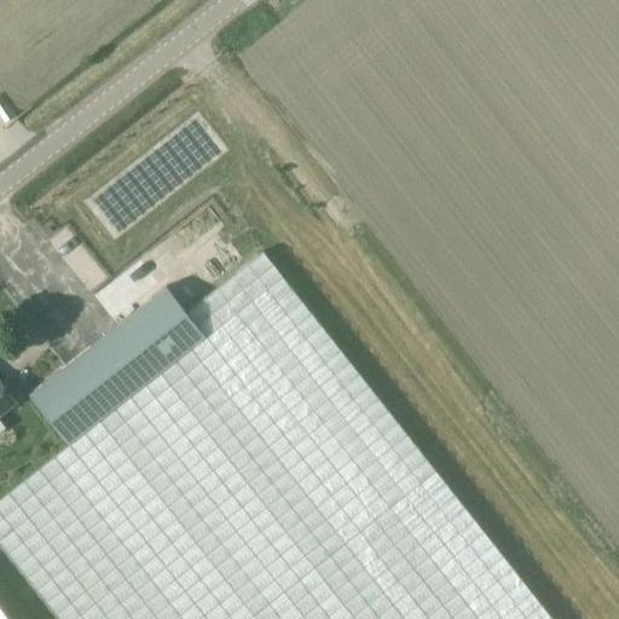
[(120,172),(87,202),(117,235),(150,204),(120,172)]
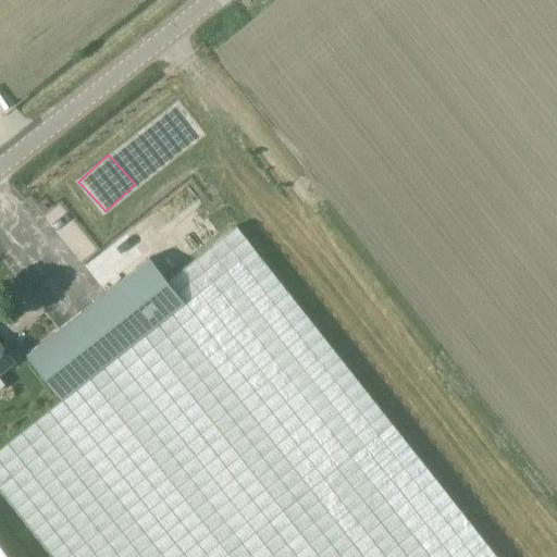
[(62,399),(0,447),(0,490),(53,556),(498,556),(254,248),(236,225),(168,280),(186,305),(62,399)]
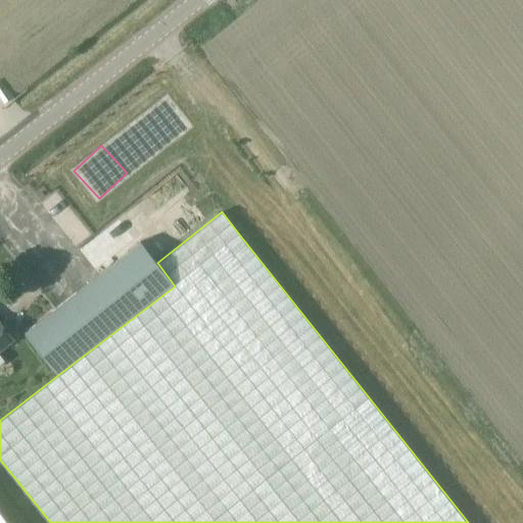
[(140,242),(25,333),(58,375),(175,286),(157,263),(140,242)]
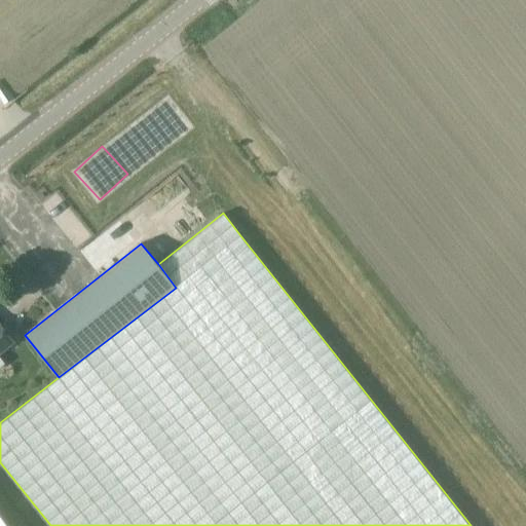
[(0,350),(12,341),(0,326),(0,350)]
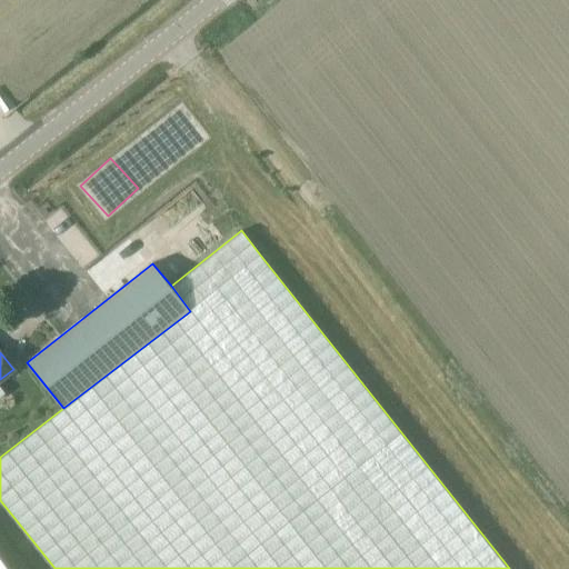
[(0,568),(11,568),(0,555),(0,568)]
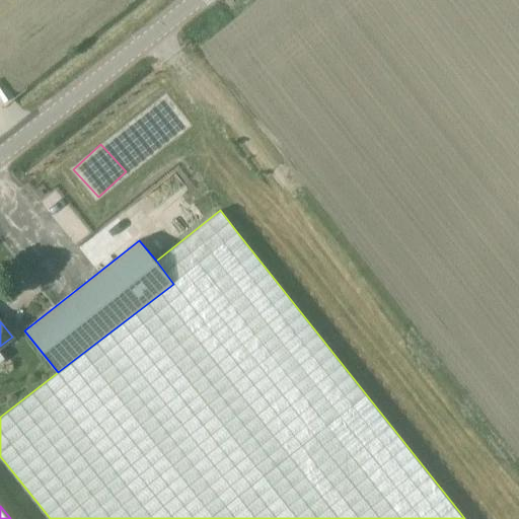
All buildings are outlined.
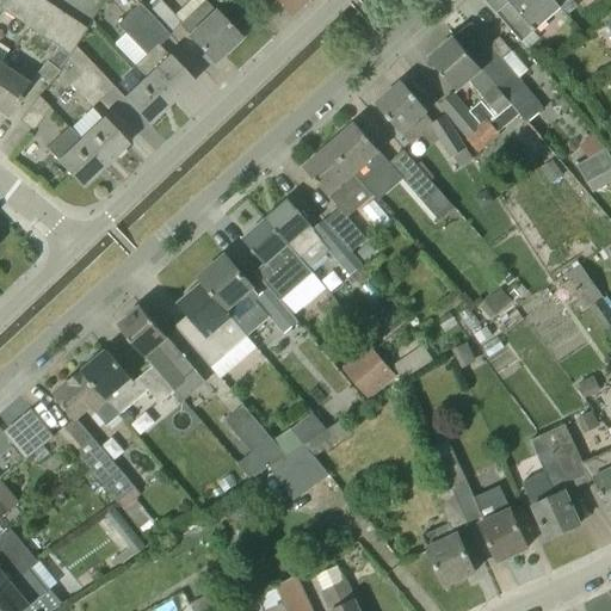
[(0,10),(10,17),(20,0),(2,0),(0,5),(0,10)]
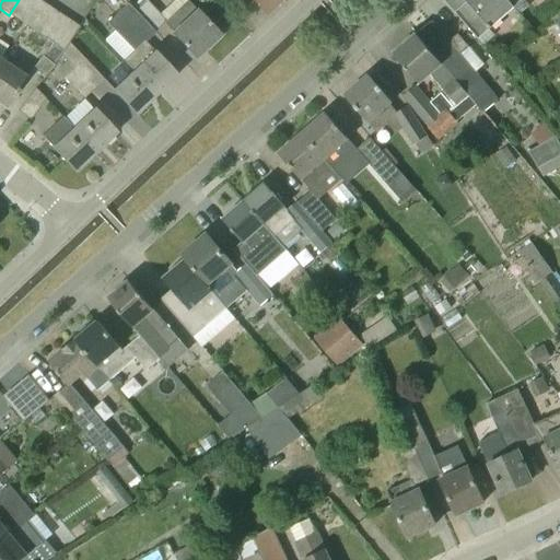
[(20,22),(34,0),(19,0),(9,15),(20,22)]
::::
**PROBLEM DETAILS:**
What you write must match, line for line, the lines from the one with "All buildings are outlined." through the last line of the data above, minus the pictures.

**SOLUTION FOR THIS TASK:**
All buildings are outlined.
[(0,10),(10,17),(20,0),(2,0),(0,5),(0,10)]
[(20,22),(34,0),(19,0),(9,15),(20,22)]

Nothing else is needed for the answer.